Required action:
Which lines run from the line with "turquoise cone [440,594,483,639]" through the line with "turquoise truck [600,415,678,509]" in the entries below? Print them exactly, both ends included, and nothing more.
::::::::
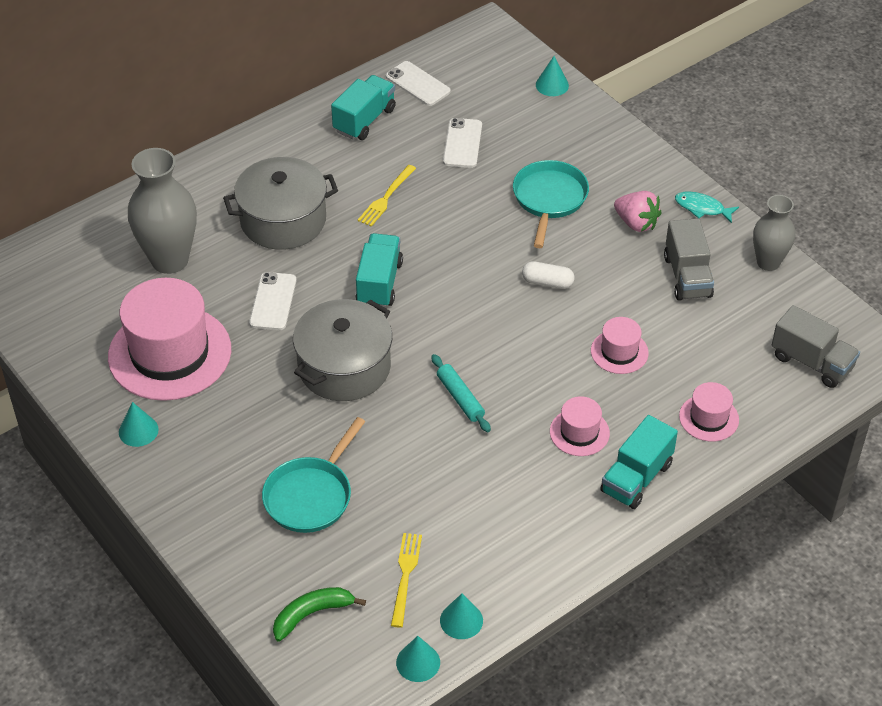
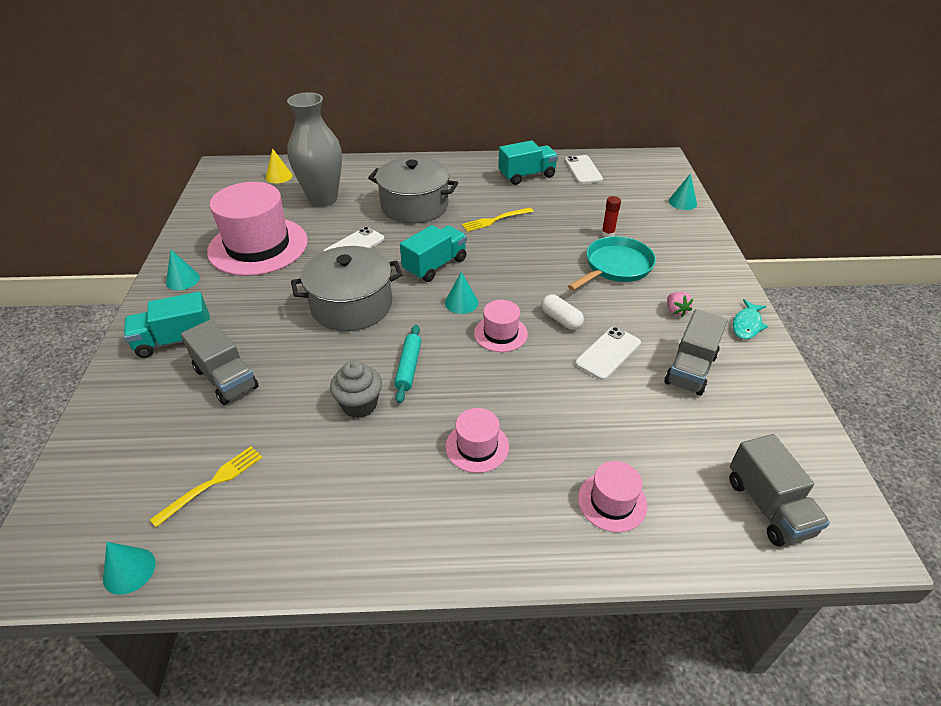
camera: 35 degrees right, 5 degrees down
turquoise pan [262,417,365,533] -> grey truck [181,319,259,405]
green banana [273,587,366,641] -> none
turquoise cone [440,594,483,639] -> turquoise cone moved to [445,272,478,314]
white phone [443,118,482,168] -> white phone moved to [575,327,641,380]
pink hat [591,317,649,374] -> pink hat moved to [474,300,528,352]
turquoise truck [600,415,678,509] -> turquoise truck moved to [124,292,210,358]
pink strawberry [614,191,662,232] -> pink strawberry [667,292,693,317], size x0.62
turquoise fish [675,191,739,223] -> turquoise fish turned 120 degrees counterclockwise [733,299,768,339]
grey vase [753,195,795,271] -> none
none -> yellow cone [266,148,292,183]
none -> grey cupcake [330,360,382,418]
none -> red glue stick [602,196,621,237]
::::::::
Answer for the task:
turquoise cone [440,594,483,639] -> turquoise cone moved to [445,272,478,314]
white phone [443,118,482,168] -> white phone moved to [575,327,641,380]
pink hat [591,317,649,374] -> pink hat moved to [474,300,528,352]
turquoise truck [600,415,678,509] -> turquoise truck moved to [124,292,210,358]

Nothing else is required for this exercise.